**DIRECTIONS FOR THIS TASK**
Would you give the number of lines in the entries that contain the word "scissors"? Nothing else is needed.

**EXERCISE INPUT**
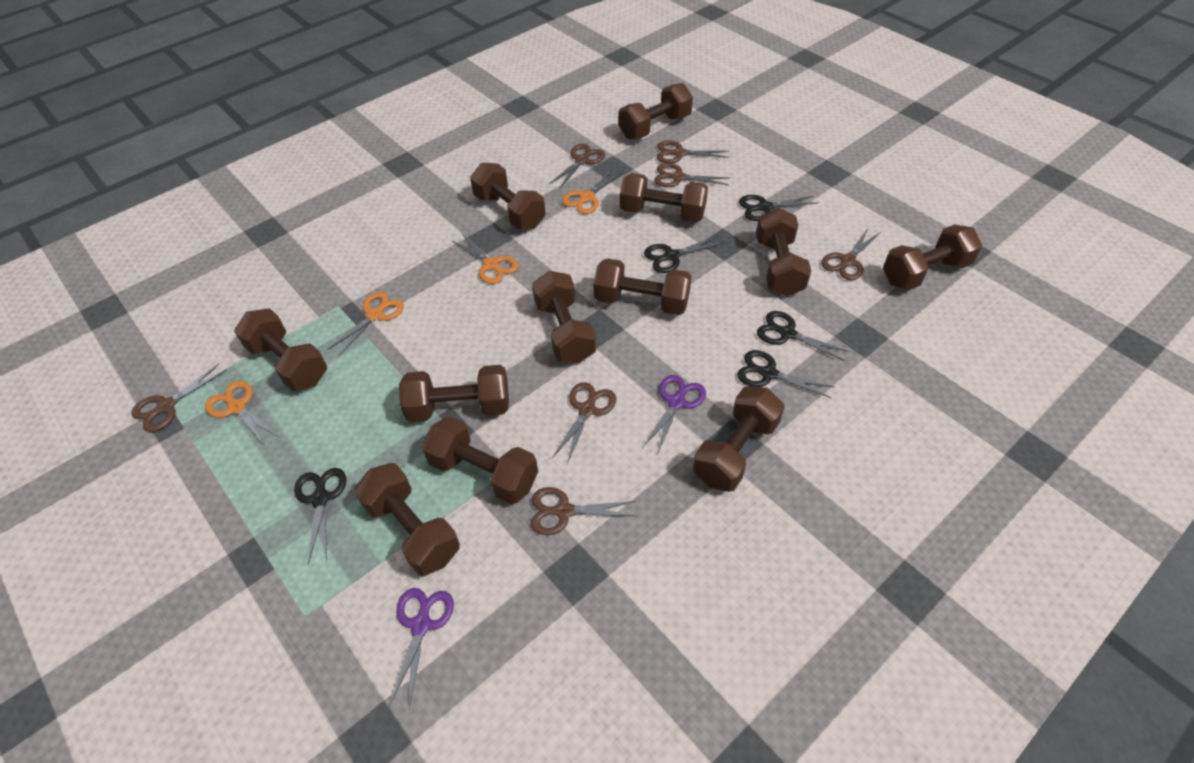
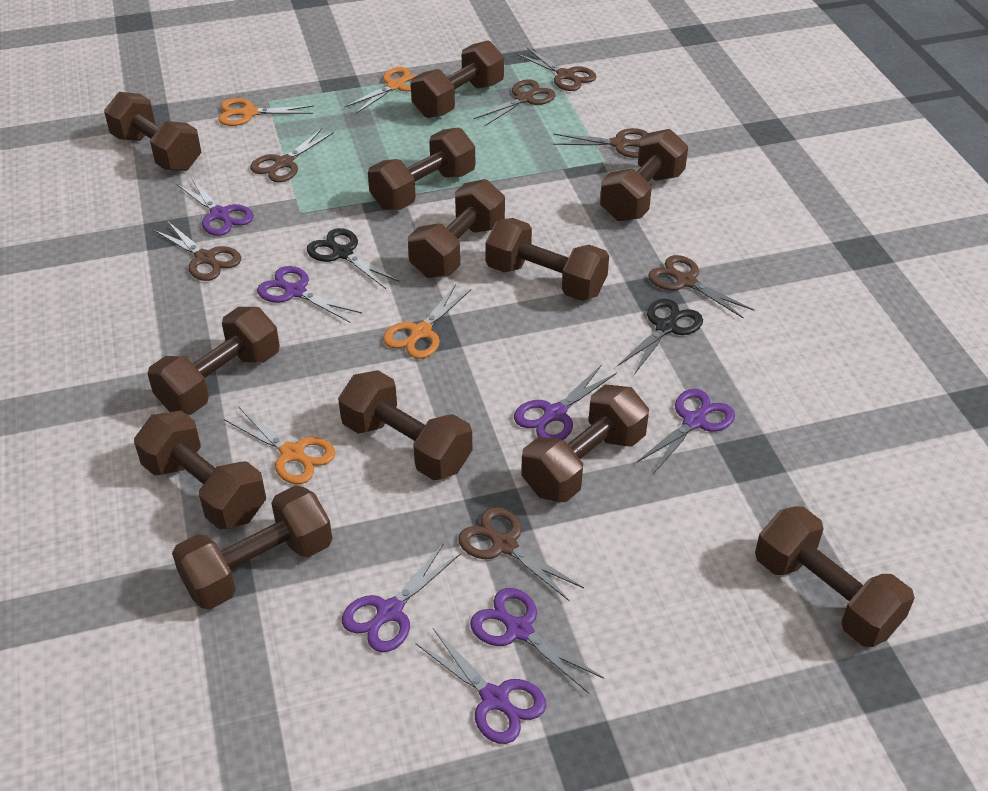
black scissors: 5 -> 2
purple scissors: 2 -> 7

---

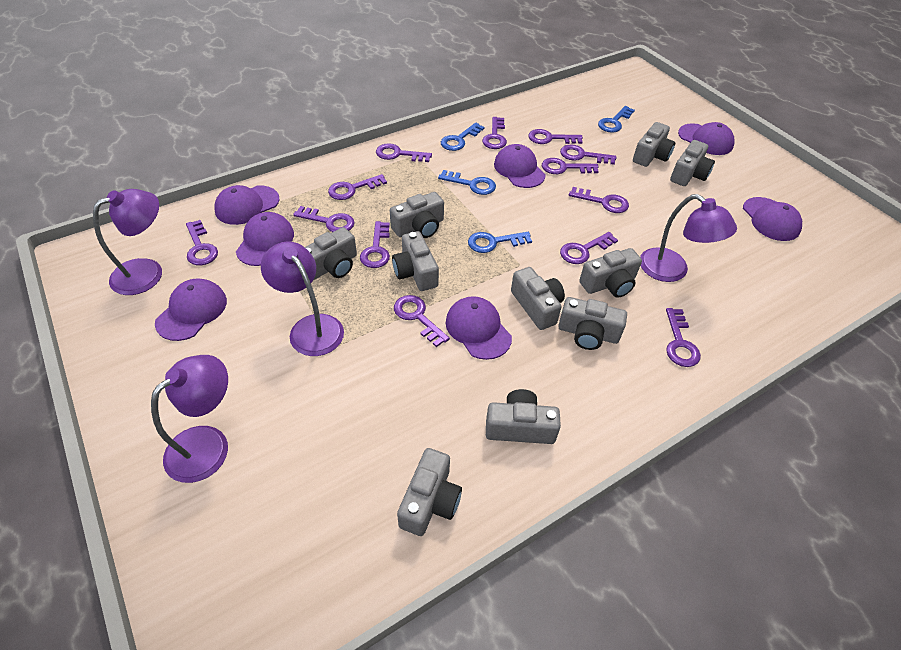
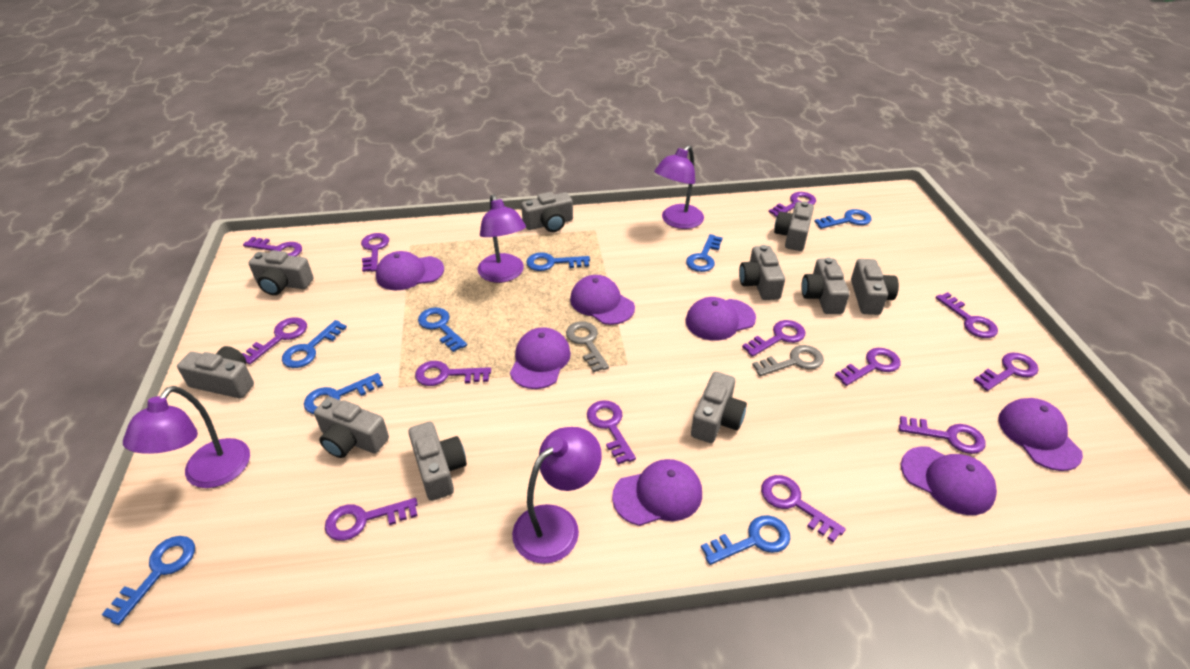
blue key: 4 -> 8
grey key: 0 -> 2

**SOLVED PROBLEM**
2